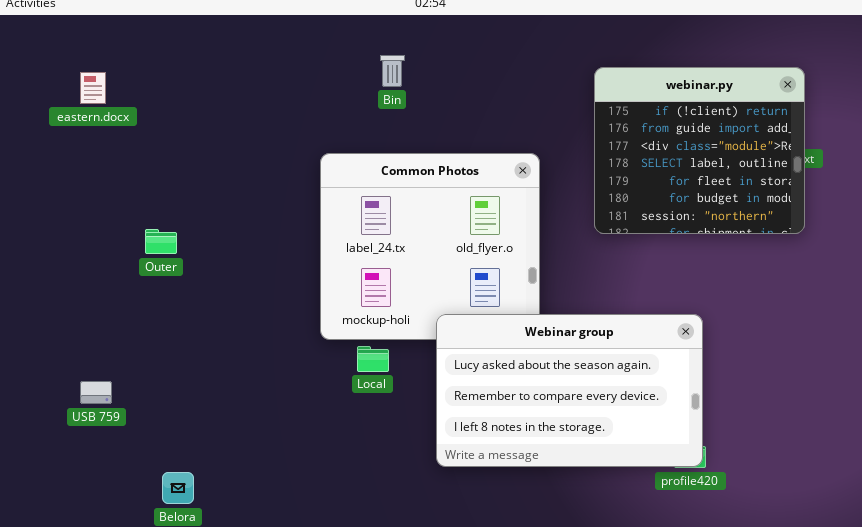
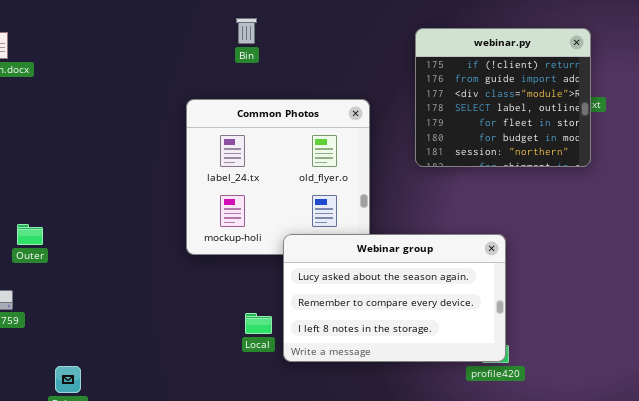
Outer: [145,229,177,254] -> [17,224,43,245], moved
Local: [357,346,389,372] -> [245,313,272,334], moved

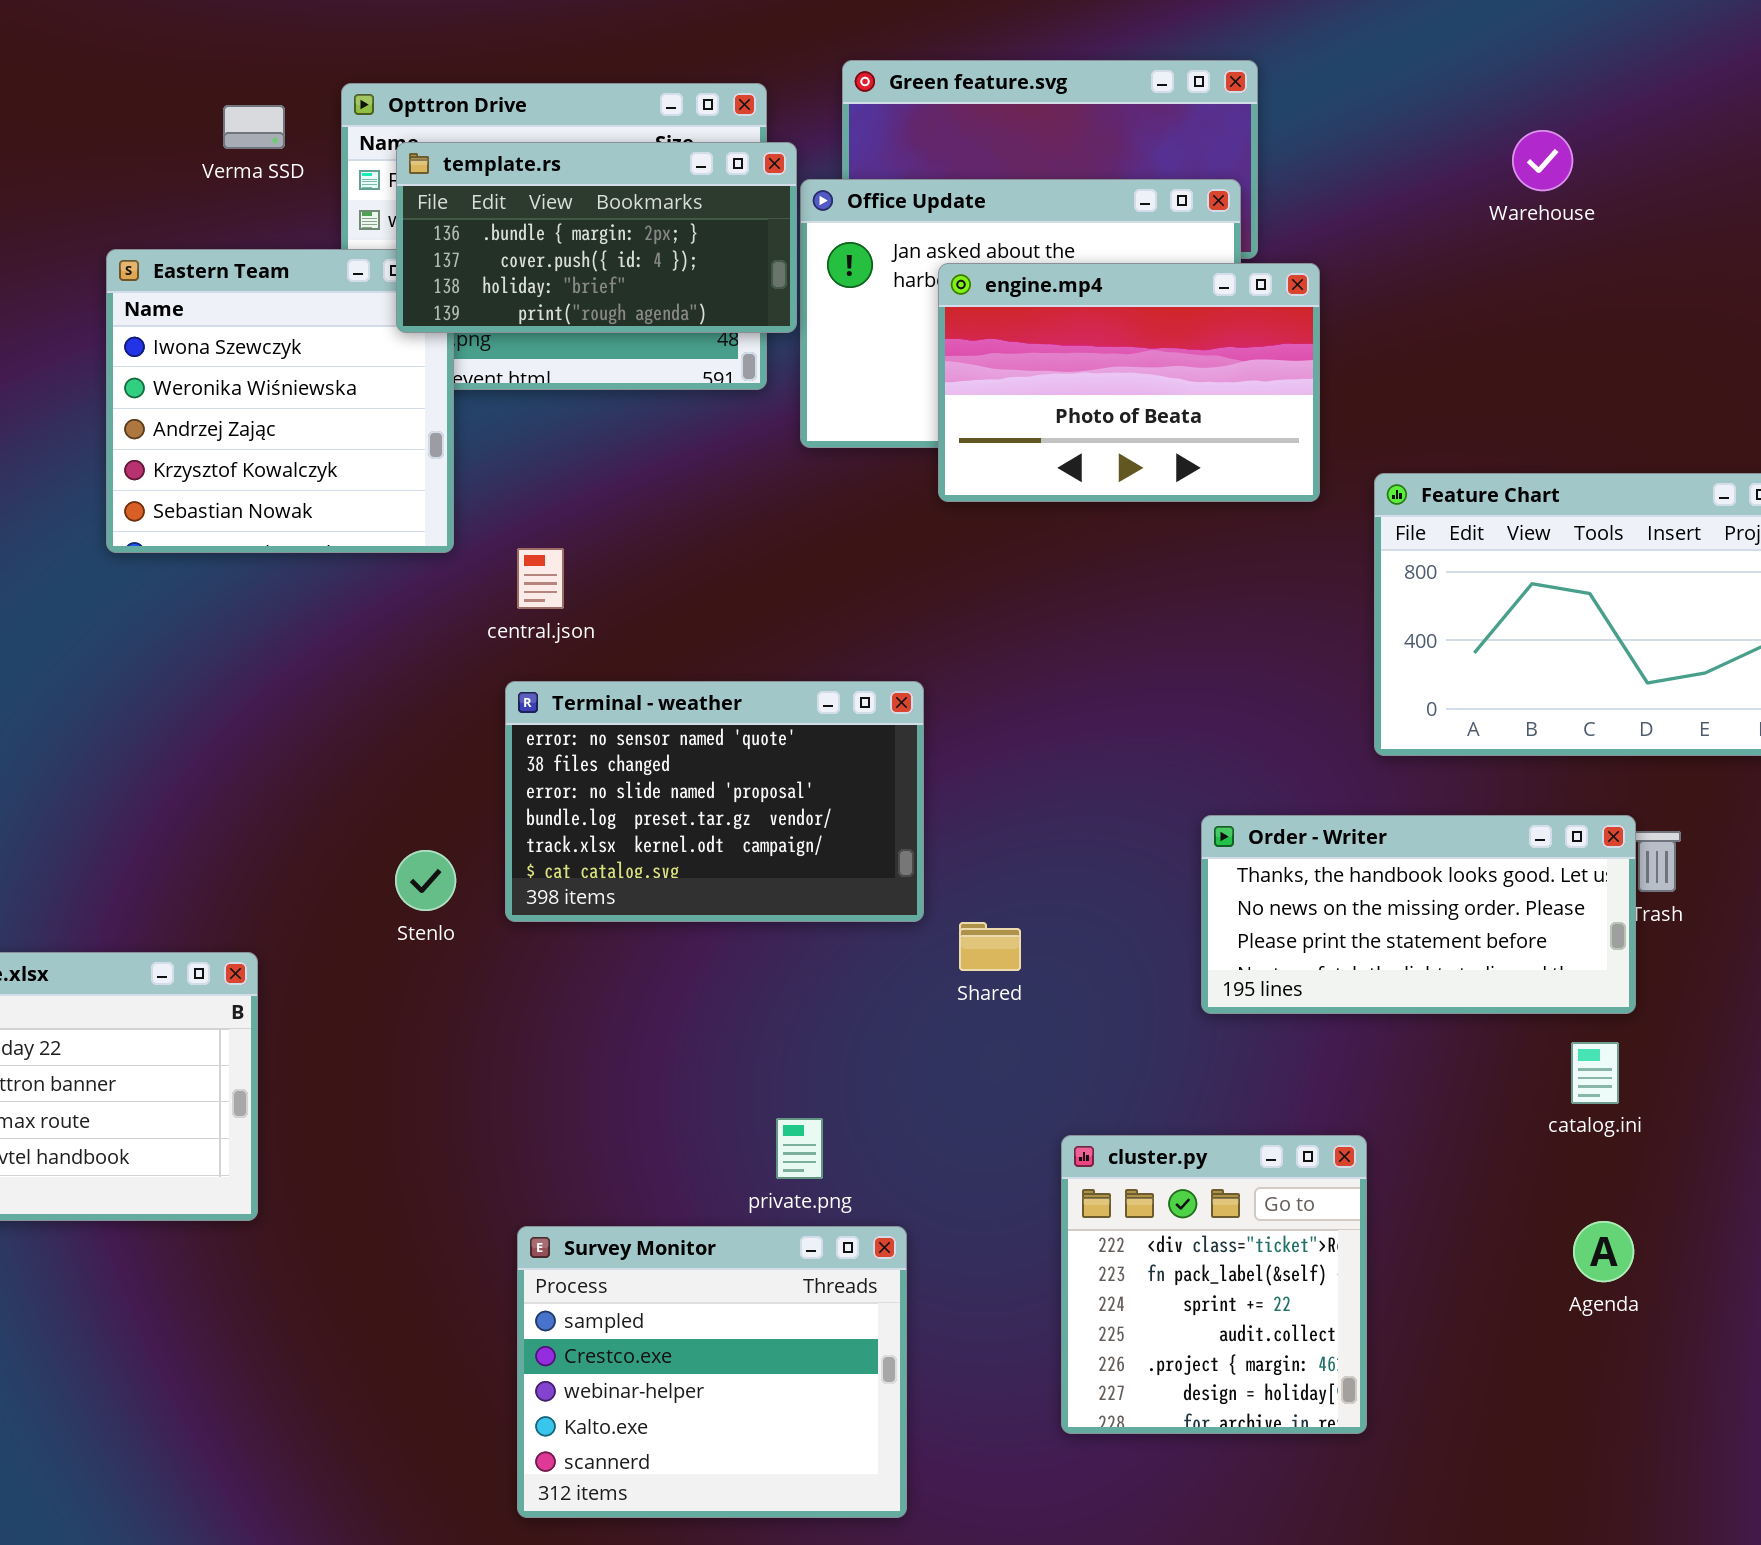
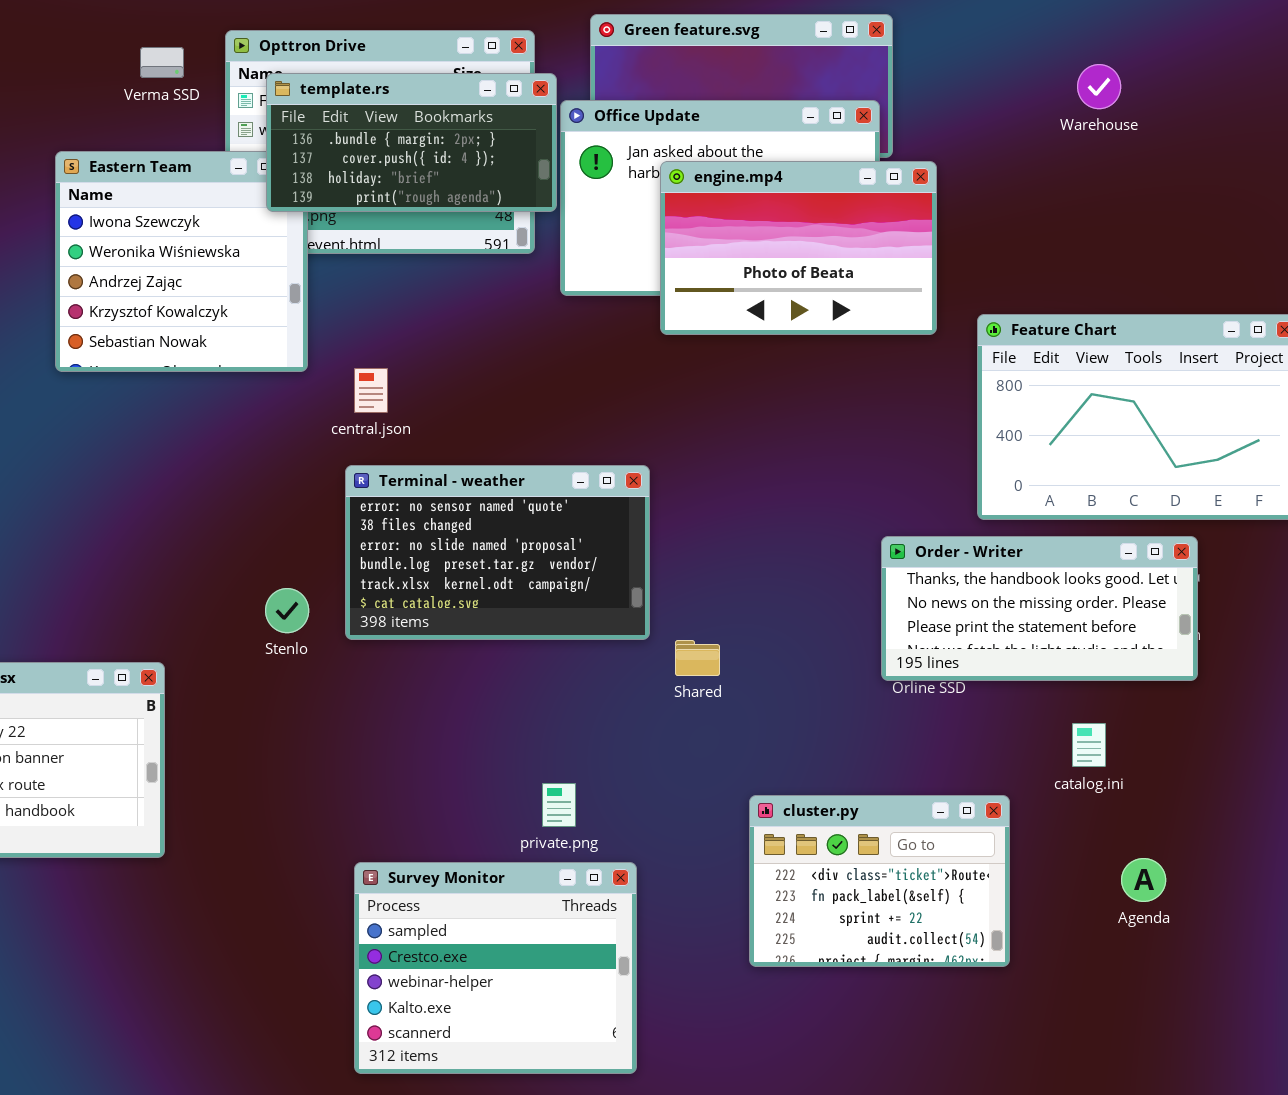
Order - Writer: [1201,815,1636,1014] -> [881,536,1198,681], moved
catalog.ini: [1571,1042,1619,1104] -> [1072,723,1106,767], moved
cluster.py: [1061,1135,1367,1434] -> [749,795,1010,967], resized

_TASK INSTRUCTIONS_
Go line by line through the data above and report each one that holds the string "moved".

_EXERCISE ANSWER_
Outer: [145,229,177,254] -> [17,224,43,245], moved
Local: [357,346,389,372] -> [245,313,272,334], moved
Order - Writer: [1201,815,1636,1014] -> [881,536,1198,681], moved
catalog.ini: [1571,1042,1619,1104] -> [1072,723,1106,767], moved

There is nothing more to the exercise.